## Exercise inputs
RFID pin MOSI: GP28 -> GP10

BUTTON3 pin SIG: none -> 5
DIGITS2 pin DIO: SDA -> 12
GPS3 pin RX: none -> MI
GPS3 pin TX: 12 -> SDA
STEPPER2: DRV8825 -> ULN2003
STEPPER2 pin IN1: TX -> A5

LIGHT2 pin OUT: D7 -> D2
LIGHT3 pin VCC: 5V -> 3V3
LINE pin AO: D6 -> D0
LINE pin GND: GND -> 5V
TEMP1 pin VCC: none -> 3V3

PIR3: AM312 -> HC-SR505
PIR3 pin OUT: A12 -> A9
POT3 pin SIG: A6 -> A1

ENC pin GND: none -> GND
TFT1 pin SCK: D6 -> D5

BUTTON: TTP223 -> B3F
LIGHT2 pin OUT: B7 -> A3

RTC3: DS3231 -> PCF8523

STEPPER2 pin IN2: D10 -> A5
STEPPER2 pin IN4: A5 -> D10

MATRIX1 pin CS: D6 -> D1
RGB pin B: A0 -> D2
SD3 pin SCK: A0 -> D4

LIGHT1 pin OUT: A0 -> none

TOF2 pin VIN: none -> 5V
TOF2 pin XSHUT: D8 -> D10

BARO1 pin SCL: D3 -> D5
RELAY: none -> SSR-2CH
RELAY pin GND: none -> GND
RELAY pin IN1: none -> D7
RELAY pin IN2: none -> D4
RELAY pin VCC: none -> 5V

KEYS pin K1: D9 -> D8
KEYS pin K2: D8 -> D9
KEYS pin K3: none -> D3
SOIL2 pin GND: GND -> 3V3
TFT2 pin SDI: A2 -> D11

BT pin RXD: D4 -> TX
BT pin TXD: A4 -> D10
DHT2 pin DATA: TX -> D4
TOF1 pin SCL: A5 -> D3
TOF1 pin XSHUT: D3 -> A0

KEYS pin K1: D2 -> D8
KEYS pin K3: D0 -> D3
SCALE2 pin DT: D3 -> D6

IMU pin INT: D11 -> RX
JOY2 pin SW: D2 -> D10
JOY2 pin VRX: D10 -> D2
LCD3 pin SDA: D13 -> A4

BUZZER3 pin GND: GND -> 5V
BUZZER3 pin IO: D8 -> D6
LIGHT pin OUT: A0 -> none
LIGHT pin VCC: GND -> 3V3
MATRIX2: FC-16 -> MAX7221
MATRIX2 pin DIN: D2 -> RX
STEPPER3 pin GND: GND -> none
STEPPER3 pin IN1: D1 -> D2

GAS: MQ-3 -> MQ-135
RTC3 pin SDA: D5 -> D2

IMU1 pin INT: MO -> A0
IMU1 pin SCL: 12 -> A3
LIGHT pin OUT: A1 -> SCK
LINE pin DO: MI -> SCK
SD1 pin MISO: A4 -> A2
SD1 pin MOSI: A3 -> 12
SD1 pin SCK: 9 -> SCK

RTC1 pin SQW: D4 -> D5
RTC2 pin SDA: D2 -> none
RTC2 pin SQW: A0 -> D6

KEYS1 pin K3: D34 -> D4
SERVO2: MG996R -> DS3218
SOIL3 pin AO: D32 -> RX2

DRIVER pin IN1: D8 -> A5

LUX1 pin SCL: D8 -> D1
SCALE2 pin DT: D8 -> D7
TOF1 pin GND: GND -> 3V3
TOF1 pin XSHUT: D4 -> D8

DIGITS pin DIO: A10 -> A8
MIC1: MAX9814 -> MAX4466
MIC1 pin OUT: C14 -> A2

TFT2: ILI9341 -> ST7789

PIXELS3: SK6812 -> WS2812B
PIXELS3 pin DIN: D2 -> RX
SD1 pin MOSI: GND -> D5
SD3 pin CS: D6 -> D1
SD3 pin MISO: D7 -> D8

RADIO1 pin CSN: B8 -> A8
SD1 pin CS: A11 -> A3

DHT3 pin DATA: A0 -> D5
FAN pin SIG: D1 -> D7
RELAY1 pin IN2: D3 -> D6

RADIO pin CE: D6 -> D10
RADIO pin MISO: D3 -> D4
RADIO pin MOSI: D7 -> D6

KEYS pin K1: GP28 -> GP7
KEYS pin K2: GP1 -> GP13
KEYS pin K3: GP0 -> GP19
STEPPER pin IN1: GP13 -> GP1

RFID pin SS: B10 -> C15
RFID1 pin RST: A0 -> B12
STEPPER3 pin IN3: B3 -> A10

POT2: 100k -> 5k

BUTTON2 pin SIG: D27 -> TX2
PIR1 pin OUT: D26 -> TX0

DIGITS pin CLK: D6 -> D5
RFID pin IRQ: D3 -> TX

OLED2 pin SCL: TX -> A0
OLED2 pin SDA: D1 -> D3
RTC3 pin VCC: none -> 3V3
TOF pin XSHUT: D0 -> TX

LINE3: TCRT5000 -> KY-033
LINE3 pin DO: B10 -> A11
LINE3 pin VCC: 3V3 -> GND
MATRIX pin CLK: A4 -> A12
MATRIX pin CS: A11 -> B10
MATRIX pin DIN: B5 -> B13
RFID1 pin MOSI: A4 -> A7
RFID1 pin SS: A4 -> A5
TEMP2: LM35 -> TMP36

## How to complete this task
Print out the records exactly as they were entered.

## Response box
RFID pin MOSI: GP28 -> GP10

BUTTON3 pin SIG: none -> 5
DIGITS2 pin DIO: SDA -> 12
GPS3 pin RX: none -> MI
GPS3 pin TX: 12 -> SDA
STEPPER2: DRV8825 -> ULN2003
STEPPER2 pin IN1: TX -> A5

LIGHT2 pin OUT: D7 -> D2
LIGHT3 pin VCC: 5V -> 3V3
LINE pin AO: D6 -> D0
LINE pin GND: GND -> 5V
TEMP1 pin VCC: none -> 3V3

PIR3: AM312 -> HC-SR505
PIR3 pin OUT: A12 -> A9
POT3 pin SIG: A6 -> A1

ENC pin GND: none -> GND
TFT1 pin SCK: D6 -> D5

BUTTON: TTP223 -> B3F
LIGHT2 pin OUT: B7 -> A3

RTC3: DS3231 -> PCF8523

STEPPER2 pin IN2: D10 -> A5
STEPPER2 pin IN4: A5 -> D10

MATRIX1 pin CS: D6 -> D1
RGB pin B: A0 -> D2
SD3 pin SCK: A0 -> D4

LIGHT1 pin OUT: A0 -> none

TOF2 pin VIN: none -> 5V
TOF2 pin XSHUT: D8 -> D10

BARO1 pin SCL: D3 -> D5
RELAY: none -> SSR-2CH
RELAY pin GND: none -> GND
RELAY pin IN1: none -> D7
RELAY pin IN2: none -> D4
RELAY pin VCC: none -> 5V

KEYS pin K1: D9 -> D8
KEYS pin K2: D8 -> D9
KEYS pin K3: none -> D3
SOIL2 pin GND: GND -> 3V3
TFT2 pin SDI: A2 -> D11

BT pin RXD: D4 -> TX
BT pin TXD: A4 -> D10
DHT2 pin DATA: TX -> D4
TOF1 pin SCL: A5 -> D3
TOF1 pin XSHUT: D3 -> A0

KEYS pin K1: D2 -> D8
KEYS pin K3: D0 -> D3
SCALE2 pin DT: D3 -> D6

IMU pin INT: D11 -> RX
JOY2 pin SW: D2 -> D10
JOY2 pin VRX: D10 -> D2
LCD3 pin SDA: D13 -> A4

BUZZER3 pin GND: GND -> 5V
BUZZER3 pin IO: D8 -> D6
LIGHT pin OUT: A0 -> none
LIGHT pin VCC: GND -> 3V3
MATRIX2: FC-16 -> MAX7221
MATRIX2 pin DIN: D2 -> RX
STEPPER3 pin GND: GND -> none
STEPPER3 pin IN1: D1 -> D2

GAS: MQ-3 -> MQ-135
RTC3 pin SDA: D5 -> D2

IMU1 pin INT: MO -> A0
IMU1 pin SCL: 12 -> A3
LIGHT pin OUT: A1 -> SCK
LINE pin DO: MI -> SCK
SD1 pin MISO: A4 -> A2
SD1 pin MOSI: A3 -> 12
SD1 pin SCK: 9 -> SCK

RTC1 pin SQW: D4 -> D5
RTC2 pin SDA: D2 -> none
RTC2 pin SQW: A0 -> D6

KEYS1 pin K3: D34 -> D4
SERVO2: MG996R -> DS3218
SOIL3 pin AO: D32 -> RX2

DRIVER pin IN1: D8 -> A5

LUX1 pin SCL: D8 -> D1
SCALE2 pin DT: D8 -> D7
TOF1 pin GND: GND -> 3V3
TOF1 pin XSHUT: D4 -> D8

DIGITS pin DIO: A10 -> A8
MIC1: MAX9814 -> MAX4466
MIC1 pin OUT: C14 -> A2

TFT2: ILI9341 -> ST7789

PIXELS3: SK6812 -> WS2812B
PIXELS3 pin DIN: D2 -> RX
SD1 pin MOSI: GND -> D5
SD3 pin CS: D6 -> D1
SD3 pin MISO: D7 -> D8

RADIO1 pin CSN: B8 -> A8
SD1 pin CS: A11 -> A3

DHT3 pin DATA: A0 -> D5
FAN pin SIG: D1 -> D7
RELAY1 pin IN2: D3 -> D6

RADIO pin CE: D6 -> D10
RADIO pin MISO: D3 -> D4
RADIO pin MOSI: D7 -> D6

KEYS pin K1: GP28 -> GP7
KEYS pin K2: GP1 -> GP13
KEYS pin K3: GP0 -> GP19
STEPPER pin IN1: GP13 -> GP1

RFID pin SS: B10 -> C15
RFID1 pin RST: A0 -> B12
STEPPER3 pin IN3: B3 -> A10

POT2: 100k -> 5k

BUTTON2 pin SIG: D27 -> TX2
PIR1 pin OUT: D26 -> TX0

DIGITS pin CLK: D6 -> D5
RFID pin IRQ: D3 -> TX

OLED2 pin SCL: TX -> A0
OLED2 pin SDA: D1 -> D3
RTC3 pin VCC: none -> 3V3
TOF pin XSHUT: D0 -> TX

LINE3: TCRT5000 -> KY-033
LINE3 pin DO: B10 -> A11
LINE3 pin VCC: 3V3 -> GND
MATRIX pin CLK: A4 -> A12
MATRIX pin CS: A11 -> B10
MATRIX pin DIN: B5 -> B13
RFID1 pin MOSI: A4 -> A7
RFID1 pin SS: A4 -> A5
TEMP2: LM35 -> TMP36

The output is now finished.